WORK TO COMPLETE →
Beginning with the first line of the material, set down each line exactly as written, up to and including the line with "blue cone: [295,194,334,237]".

MATERIAL TO PROCESS →
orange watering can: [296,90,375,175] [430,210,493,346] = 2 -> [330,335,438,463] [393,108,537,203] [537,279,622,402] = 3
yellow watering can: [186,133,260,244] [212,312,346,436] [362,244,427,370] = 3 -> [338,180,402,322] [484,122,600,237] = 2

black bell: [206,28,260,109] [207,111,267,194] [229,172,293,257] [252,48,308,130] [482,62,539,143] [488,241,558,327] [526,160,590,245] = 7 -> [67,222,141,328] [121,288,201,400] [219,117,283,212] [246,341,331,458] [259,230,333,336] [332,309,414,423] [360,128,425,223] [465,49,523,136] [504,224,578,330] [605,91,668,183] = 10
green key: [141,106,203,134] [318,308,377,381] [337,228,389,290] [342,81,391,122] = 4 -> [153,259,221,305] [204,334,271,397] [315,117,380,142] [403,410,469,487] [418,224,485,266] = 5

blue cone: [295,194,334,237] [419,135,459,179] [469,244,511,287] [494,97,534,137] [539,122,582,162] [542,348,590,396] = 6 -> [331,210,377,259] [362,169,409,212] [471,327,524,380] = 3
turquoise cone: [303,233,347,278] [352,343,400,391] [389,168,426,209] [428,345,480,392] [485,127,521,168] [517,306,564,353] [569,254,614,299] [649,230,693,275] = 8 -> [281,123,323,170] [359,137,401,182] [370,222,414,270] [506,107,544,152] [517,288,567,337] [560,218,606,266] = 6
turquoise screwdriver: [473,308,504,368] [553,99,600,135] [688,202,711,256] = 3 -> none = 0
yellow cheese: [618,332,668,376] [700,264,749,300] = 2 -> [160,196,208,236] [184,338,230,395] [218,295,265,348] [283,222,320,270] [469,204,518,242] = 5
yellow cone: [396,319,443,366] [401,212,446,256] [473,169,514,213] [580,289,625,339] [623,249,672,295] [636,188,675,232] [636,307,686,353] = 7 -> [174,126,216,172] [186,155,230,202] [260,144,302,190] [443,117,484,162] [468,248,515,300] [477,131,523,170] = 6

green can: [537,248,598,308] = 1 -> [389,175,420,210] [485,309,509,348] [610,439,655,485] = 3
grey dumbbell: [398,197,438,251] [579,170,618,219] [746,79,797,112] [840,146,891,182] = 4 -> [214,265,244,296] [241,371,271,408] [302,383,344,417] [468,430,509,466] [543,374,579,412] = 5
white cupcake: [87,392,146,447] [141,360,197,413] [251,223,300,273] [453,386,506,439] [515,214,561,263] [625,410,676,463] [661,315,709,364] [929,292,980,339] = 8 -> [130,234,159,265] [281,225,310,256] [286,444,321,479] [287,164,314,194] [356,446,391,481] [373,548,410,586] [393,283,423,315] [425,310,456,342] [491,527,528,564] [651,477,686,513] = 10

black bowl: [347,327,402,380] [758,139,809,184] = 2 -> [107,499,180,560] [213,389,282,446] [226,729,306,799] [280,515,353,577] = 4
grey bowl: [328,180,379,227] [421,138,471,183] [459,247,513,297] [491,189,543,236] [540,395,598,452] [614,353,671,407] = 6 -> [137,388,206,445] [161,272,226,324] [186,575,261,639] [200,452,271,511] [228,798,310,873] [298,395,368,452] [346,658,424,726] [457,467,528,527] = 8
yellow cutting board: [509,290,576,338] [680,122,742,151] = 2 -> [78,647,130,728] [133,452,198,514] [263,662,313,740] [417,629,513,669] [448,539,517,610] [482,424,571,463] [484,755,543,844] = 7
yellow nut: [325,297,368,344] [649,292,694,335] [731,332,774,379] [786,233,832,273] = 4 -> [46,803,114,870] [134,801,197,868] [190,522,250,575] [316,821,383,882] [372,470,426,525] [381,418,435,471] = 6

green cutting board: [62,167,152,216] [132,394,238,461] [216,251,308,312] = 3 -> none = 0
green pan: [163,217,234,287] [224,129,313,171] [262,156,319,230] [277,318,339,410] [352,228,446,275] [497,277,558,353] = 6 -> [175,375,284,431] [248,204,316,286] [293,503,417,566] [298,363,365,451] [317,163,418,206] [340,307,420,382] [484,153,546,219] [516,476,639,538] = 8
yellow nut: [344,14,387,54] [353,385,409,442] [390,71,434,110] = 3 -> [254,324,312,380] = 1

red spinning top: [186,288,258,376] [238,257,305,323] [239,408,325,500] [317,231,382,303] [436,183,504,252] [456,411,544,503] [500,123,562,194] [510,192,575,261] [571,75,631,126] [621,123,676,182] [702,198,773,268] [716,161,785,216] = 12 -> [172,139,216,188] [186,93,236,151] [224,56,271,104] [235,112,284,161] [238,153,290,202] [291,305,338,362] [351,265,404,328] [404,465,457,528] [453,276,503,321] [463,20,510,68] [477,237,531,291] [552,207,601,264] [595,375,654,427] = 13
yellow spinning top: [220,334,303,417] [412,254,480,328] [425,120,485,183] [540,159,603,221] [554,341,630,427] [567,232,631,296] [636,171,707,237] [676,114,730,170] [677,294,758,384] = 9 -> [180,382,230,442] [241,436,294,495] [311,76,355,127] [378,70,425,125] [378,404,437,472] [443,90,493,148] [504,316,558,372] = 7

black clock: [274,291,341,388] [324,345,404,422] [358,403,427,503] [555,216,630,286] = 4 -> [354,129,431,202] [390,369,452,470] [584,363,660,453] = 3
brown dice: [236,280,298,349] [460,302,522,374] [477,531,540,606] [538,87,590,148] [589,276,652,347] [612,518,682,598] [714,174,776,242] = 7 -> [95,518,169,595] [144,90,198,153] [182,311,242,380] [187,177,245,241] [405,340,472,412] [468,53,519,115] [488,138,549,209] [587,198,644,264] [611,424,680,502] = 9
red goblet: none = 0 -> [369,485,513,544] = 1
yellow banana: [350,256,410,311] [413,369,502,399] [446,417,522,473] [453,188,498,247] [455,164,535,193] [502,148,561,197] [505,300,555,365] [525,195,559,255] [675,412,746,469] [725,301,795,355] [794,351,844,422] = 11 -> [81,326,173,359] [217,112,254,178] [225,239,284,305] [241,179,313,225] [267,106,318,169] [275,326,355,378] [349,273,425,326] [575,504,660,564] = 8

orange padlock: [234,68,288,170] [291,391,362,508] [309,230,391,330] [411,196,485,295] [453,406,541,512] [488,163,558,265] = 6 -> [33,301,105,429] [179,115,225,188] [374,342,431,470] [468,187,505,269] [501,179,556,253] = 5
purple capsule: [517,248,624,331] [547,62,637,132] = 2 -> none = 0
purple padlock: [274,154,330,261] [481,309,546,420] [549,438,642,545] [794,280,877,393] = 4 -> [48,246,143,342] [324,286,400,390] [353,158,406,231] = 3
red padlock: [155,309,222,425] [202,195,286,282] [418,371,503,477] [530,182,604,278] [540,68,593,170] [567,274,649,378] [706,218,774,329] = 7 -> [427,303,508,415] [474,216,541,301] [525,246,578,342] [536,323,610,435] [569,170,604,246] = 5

SOLVED PROBLEM →
orange watering can: [296,90,375,175] [430,210,493,346] = 2 -> [330,335,438,463] [393,108,537,203] [537,279,622,402] = 3
yellow watering can: [186,133,260,244] [212,312,346,436] [362,244,427,370] = 3 -> [338,180,402,322] [484,122,600,237] = 2

black bell: [206,28,260,109] [207,111,267,194] [229,172,293,257] [252,48,308,130] [482,62,539,143] [488,241,558,327] [526,160,590,245] = 7 -> [67,222,141,328] [121,288,201,400] [219,117,283,212] [246,341,331,458] [259,230,333,336] [332,309,414,423] [360,128,425,223] [465,49,523,136] [504,224,578,330] [605,91,668,183] = 10
green key: [141,106,203,134] [318,308,377,381] [337,228,389,290] [342,81,391,122] = 4 -> [153,259,221,305] [204,334,271,397] [315,117,380,142] [403,410,469,487] [418,224,485,266] = 5

blue cone: [295,194,334,237] [419,135,459,179] [469,244,511,287] [494,97,534,137] [539,122,582,162] [542,348,590,396] = 6 -> [331,210,377,259] [362,169,409,212] [471,327,524,380] = 3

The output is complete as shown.